## TASK ITEM:
Retype the entries below exactly, but begin at the line containing "black round brick H8 level 2" and end at the last line.

::: RECORD EXTRACTS :::

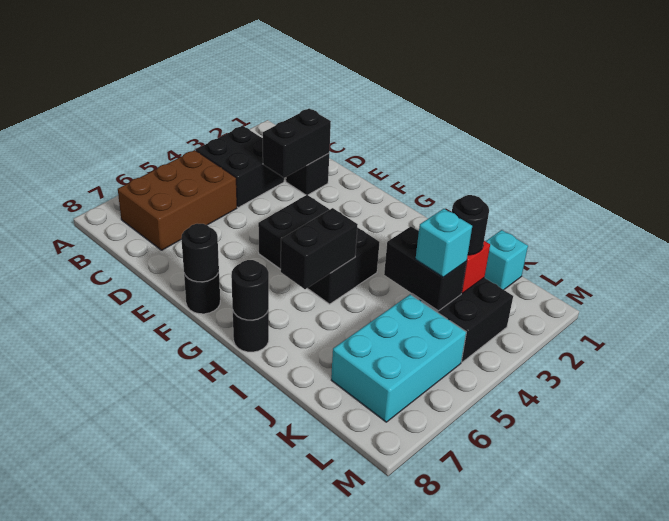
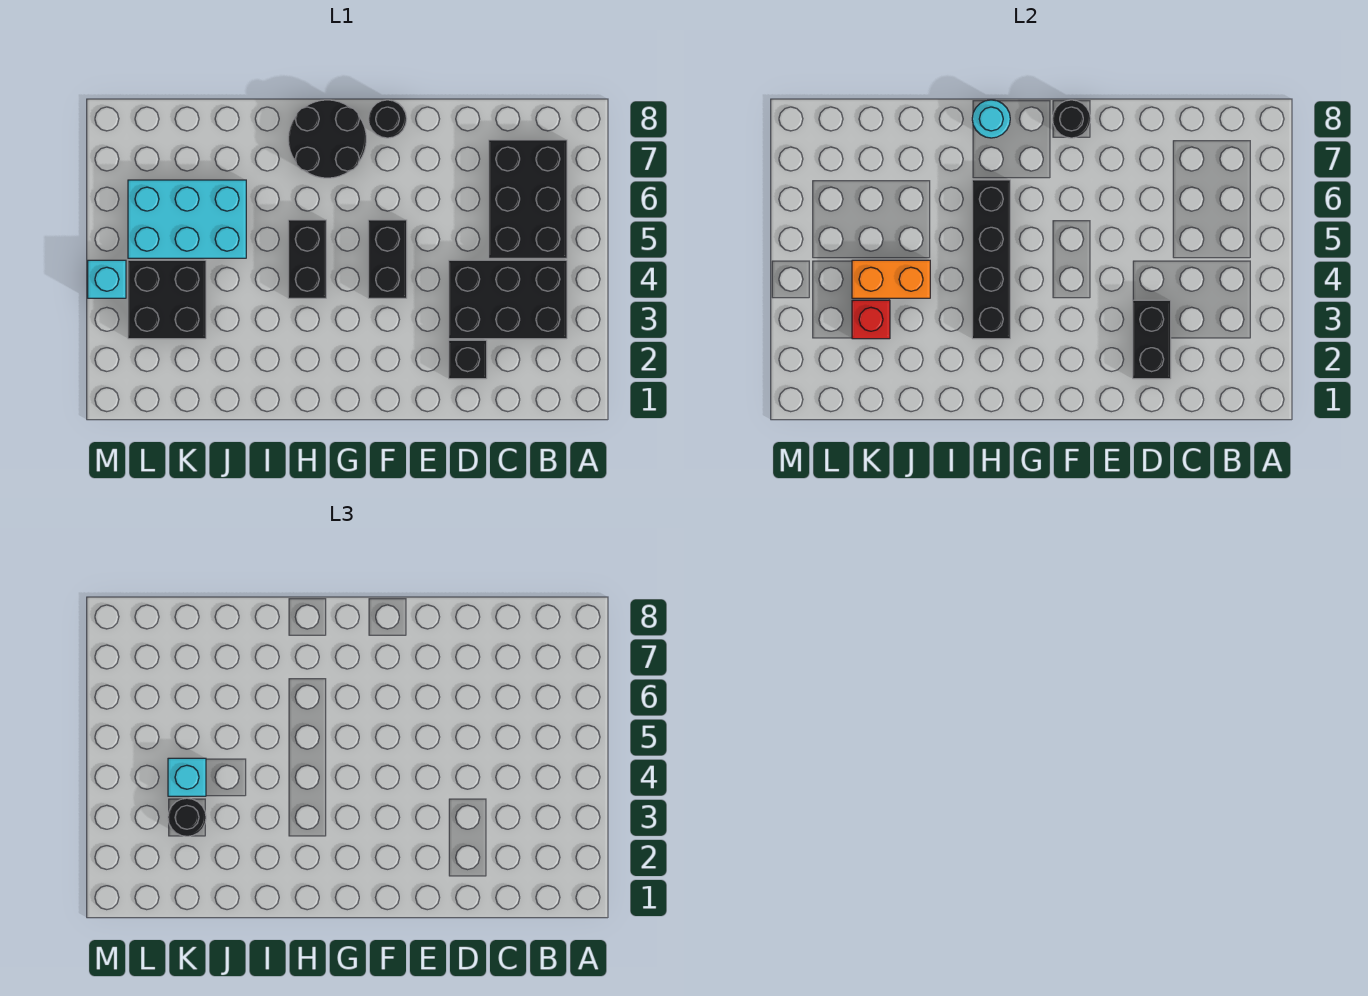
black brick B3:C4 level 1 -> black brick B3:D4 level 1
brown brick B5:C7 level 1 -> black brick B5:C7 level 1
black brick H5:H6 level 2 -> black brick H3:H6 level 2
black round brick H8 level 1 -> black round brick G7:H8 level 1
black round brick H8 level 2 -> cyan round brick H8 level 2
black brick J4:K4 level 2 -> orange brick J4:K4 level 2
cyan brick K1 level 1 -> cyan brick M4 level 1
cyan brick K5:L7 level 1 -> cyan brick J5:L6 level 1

:::

## THE COMPLETED TASK:
black round brick H8 level 2 -> cyan round brick H8 level 2
black brick J4:K4 level 2 -> orange brick J4:K4 level 2
cyan brick K1 level 1 -> cyan brick M4 level 1
cyan brick K5:L7 level 1 -> cyan brick J5:L6 level 1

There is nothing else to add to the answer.